[[ Entries shown, beginning ]]

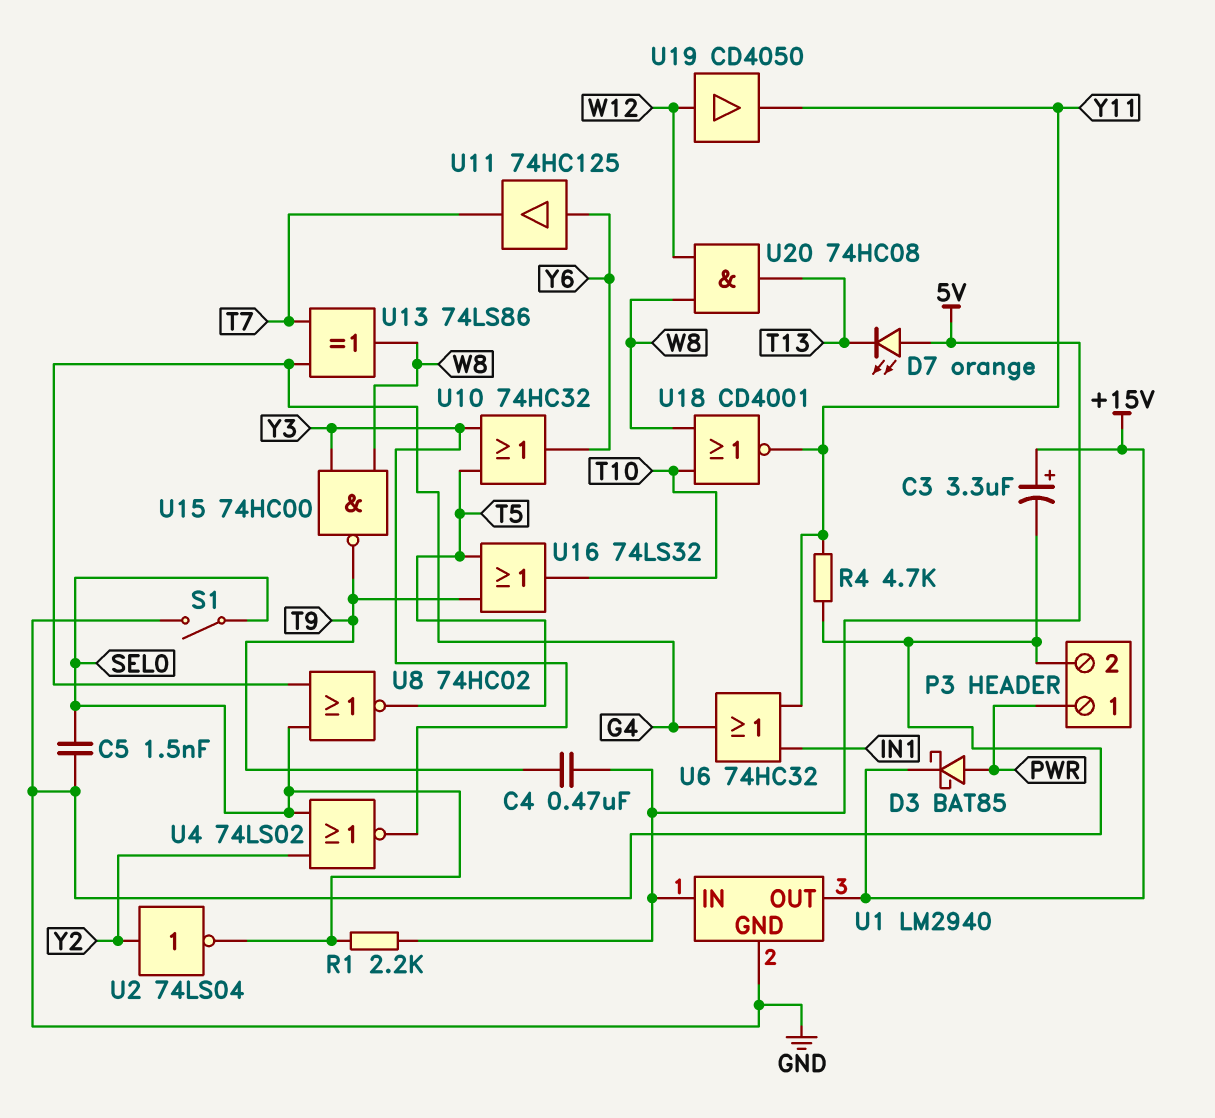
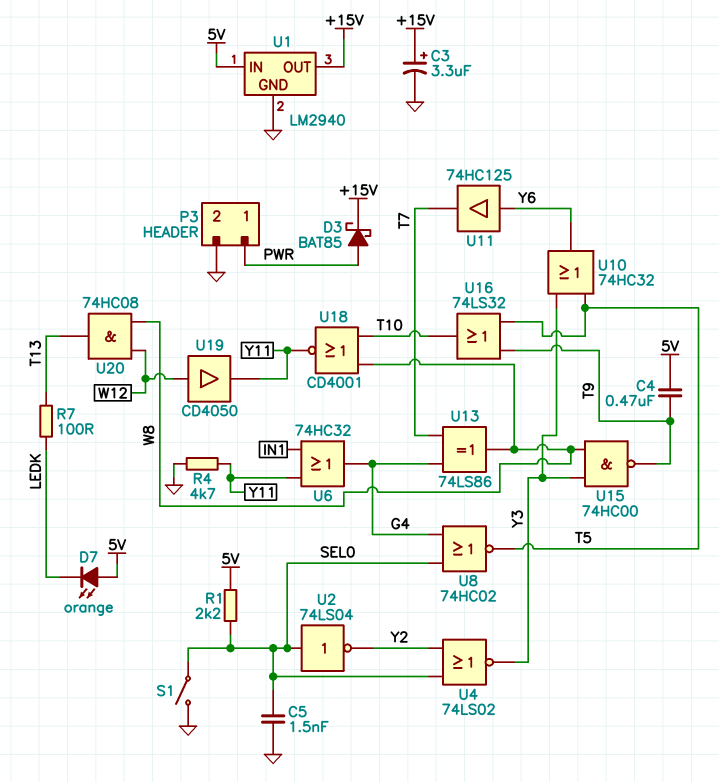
D7: LED orange (A 5V, K T13) -> LED orange (A 5V, K LEDK)
R7: none -> 100 (LEDK, T13)
U2: NOT 74LS04 (in Y2, out SEL0) -> NOT 74LS04 (in SEL0, out Y2)

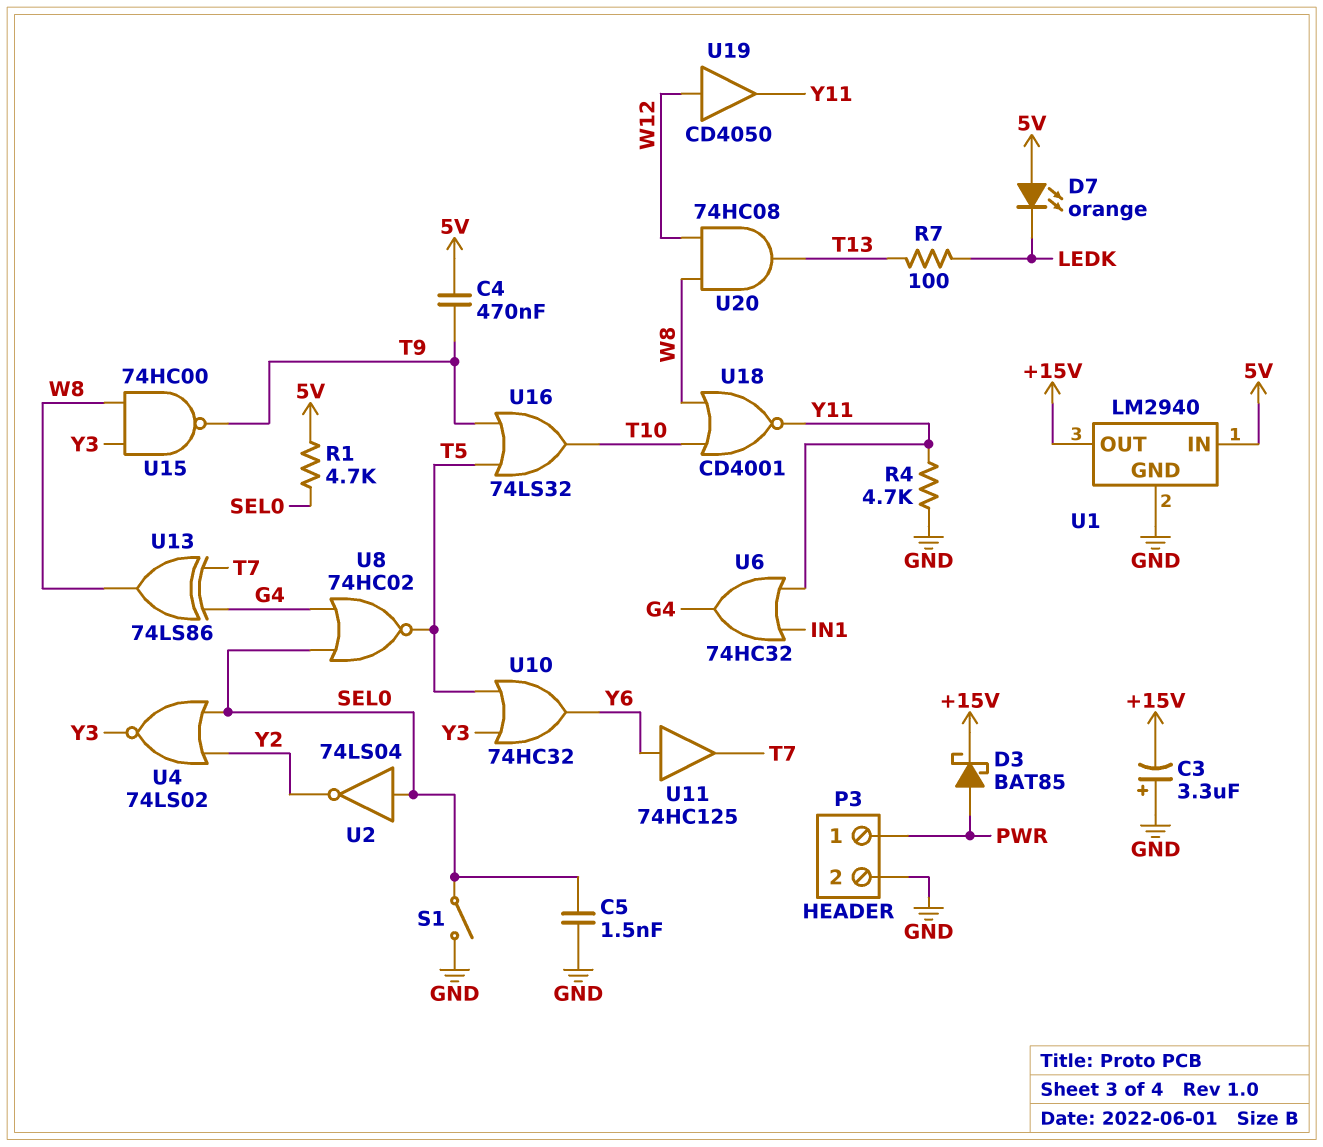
C3: 3.3uF (plus +15V, minus GND) -> 3.3uF (plus GND, minus +15V)
R1: 2.2k (5V, SEL0) -> 4.7k (5V, SEL0)

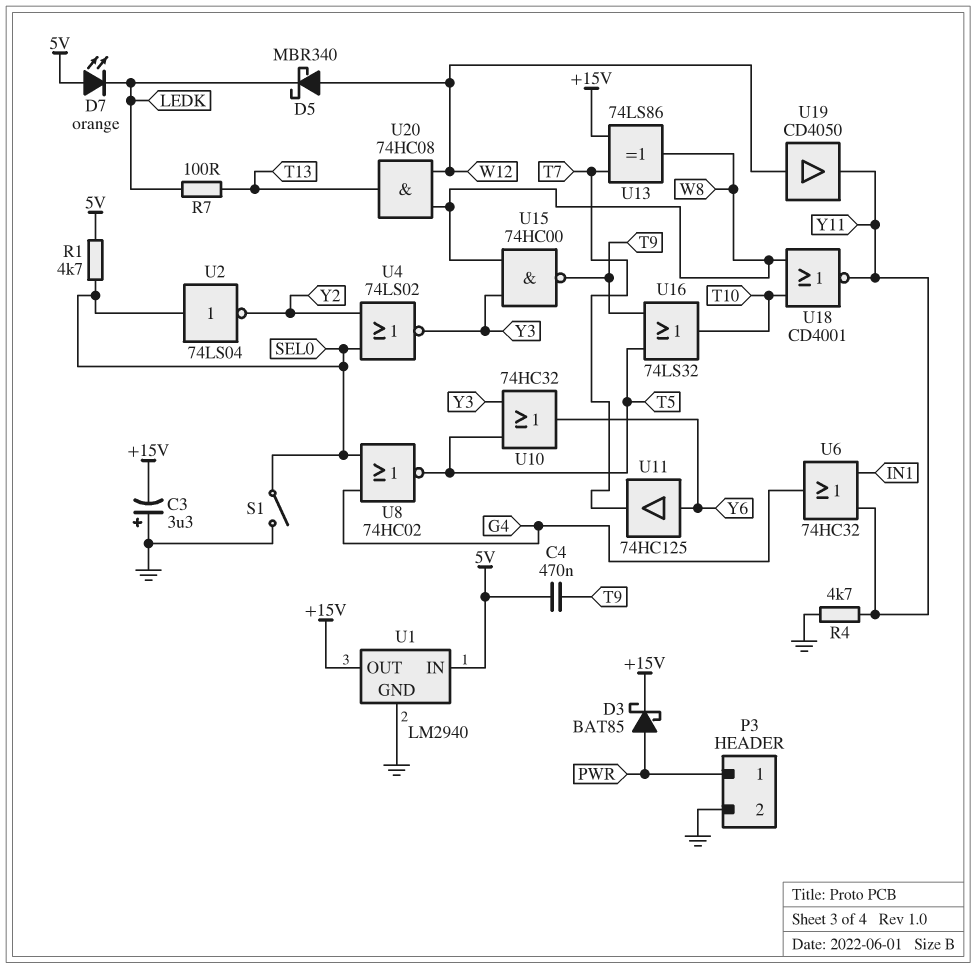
C5: 1.5nF (GND, SEL0) -> none
D5: none -> schottky MBR340 (A W12, K LEDK)
U13: XOR 74LS86 (in G4, in T7, out W8) -> XOR 74LS86 (in +15V, in T7, out W8)

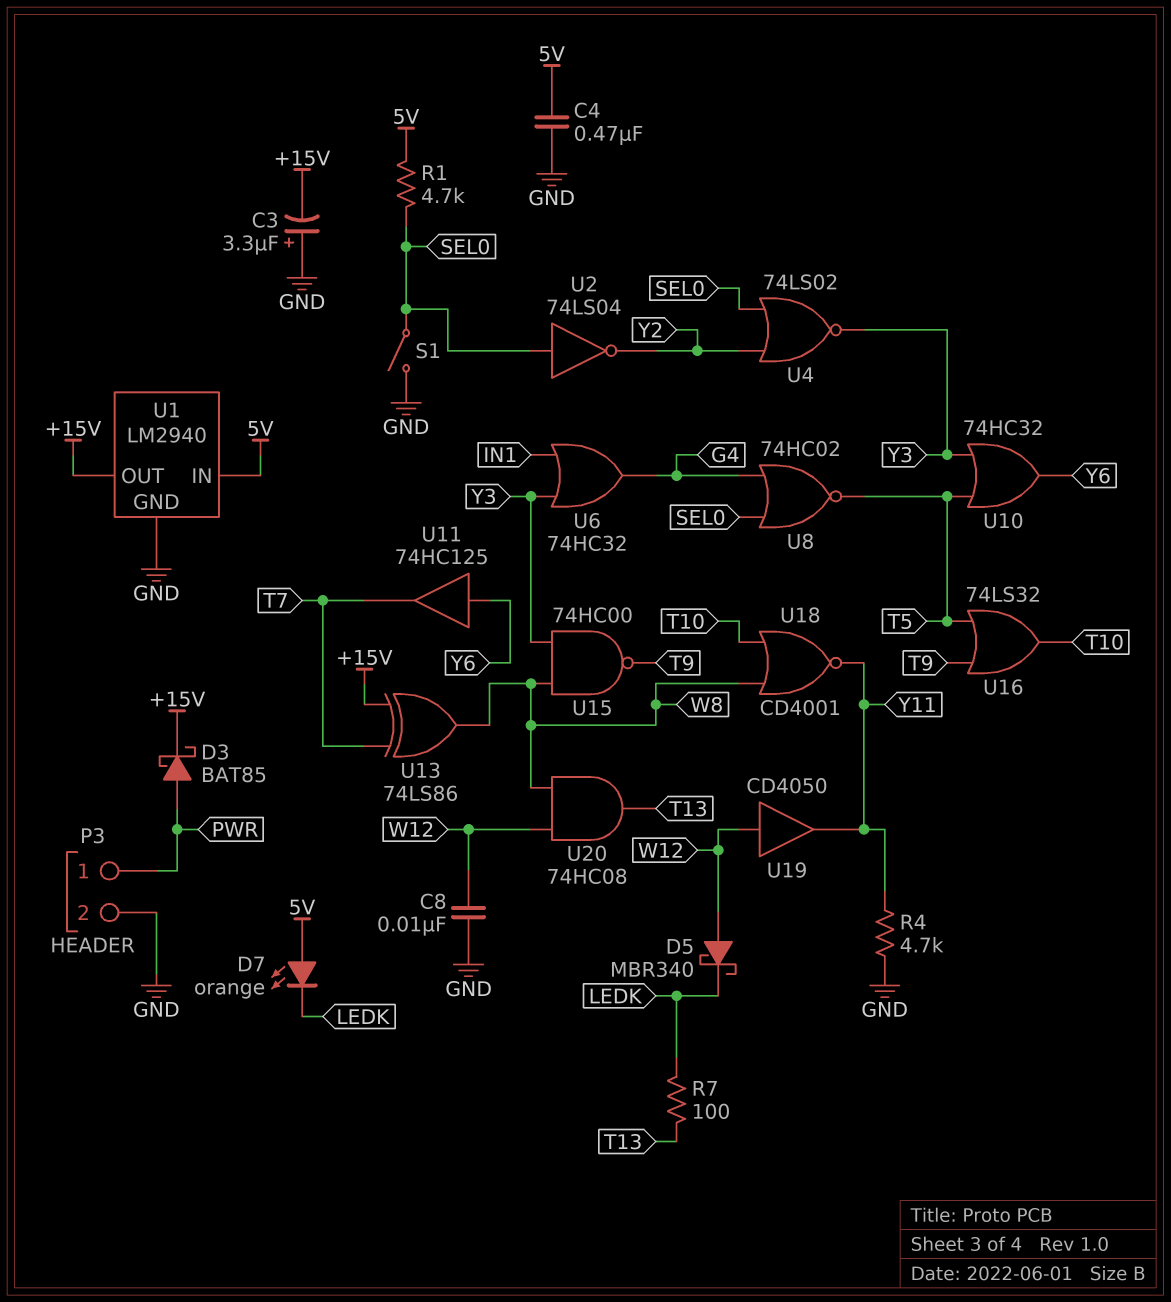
C4: 470nF (5V, T9) -> 470nF (5V, GND)
C8: none -> 10nF (GND, W12)
U6: OR 74HC32 (in IN1, in Y11, out G4) -> OR 74HC32 (in IN1, in Y3, out G4)

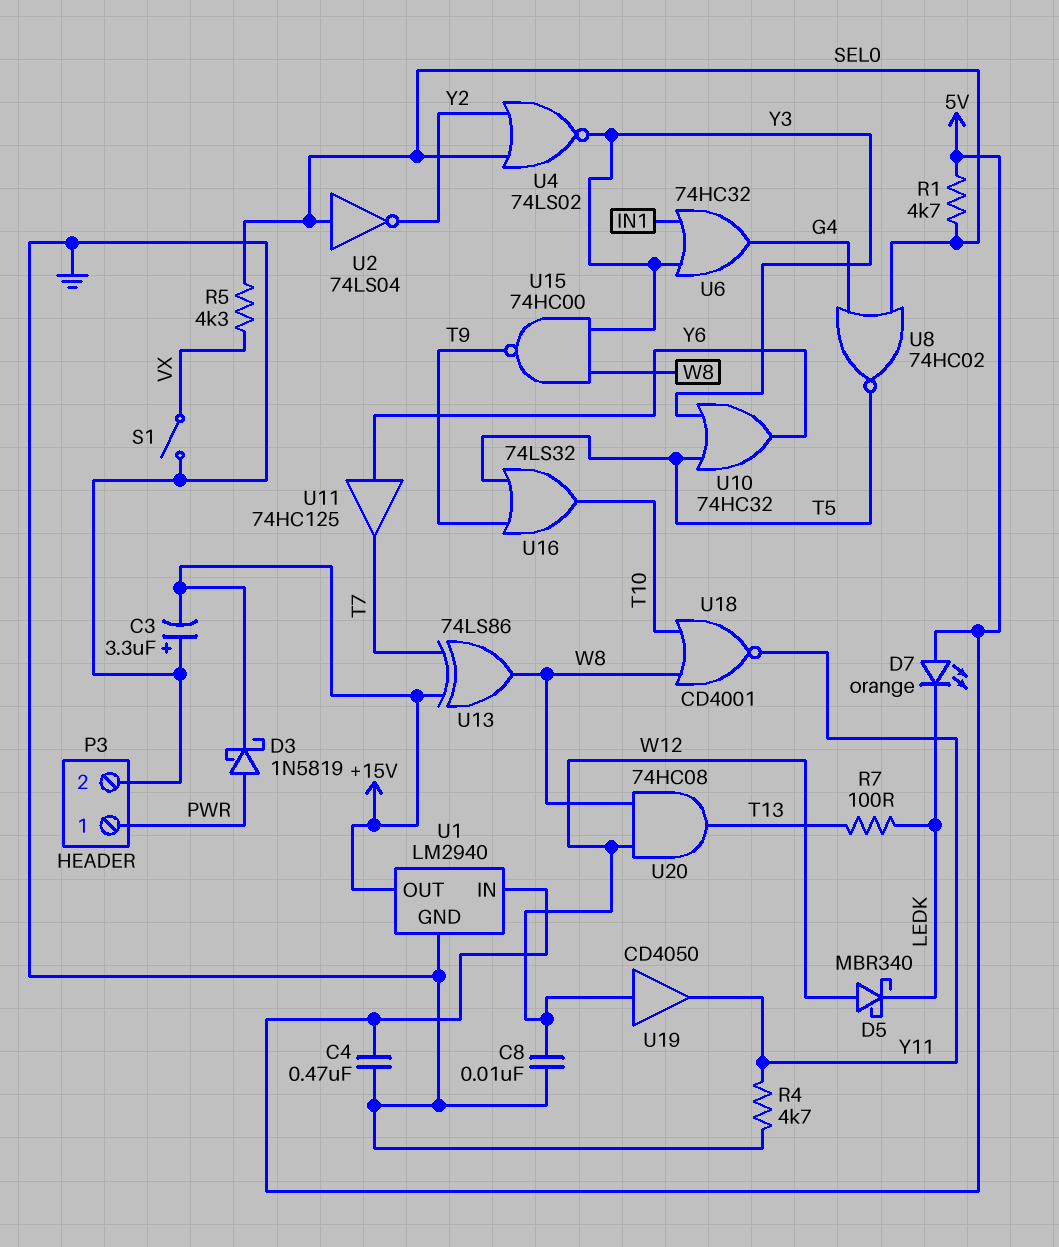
D3: schottky BAT85 (A PWR, K +15V) -> schottky 1N5819 (A PWR, K +15V)
R5: none -> 4.3k (SEL0, VX)
S1: switch (GND, SEL0) -> switch (GND, VX)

[[ Entries shown, end ]]

◆ **Your task**: The line containing "D3: schottky BAT85" and every line after it, up to and including the last line of the records, should be reproduced exactly, with nothing else.

◆ **Response to the task**:
D3: schottky BAT85 (A PWR, K +15V) -> schottky 1N5819 (A PWR, K +15V)
R5: none -> 4.3k (SEL0, VX)
S1: switch (GND, SEL0) -> switch (GND, VX)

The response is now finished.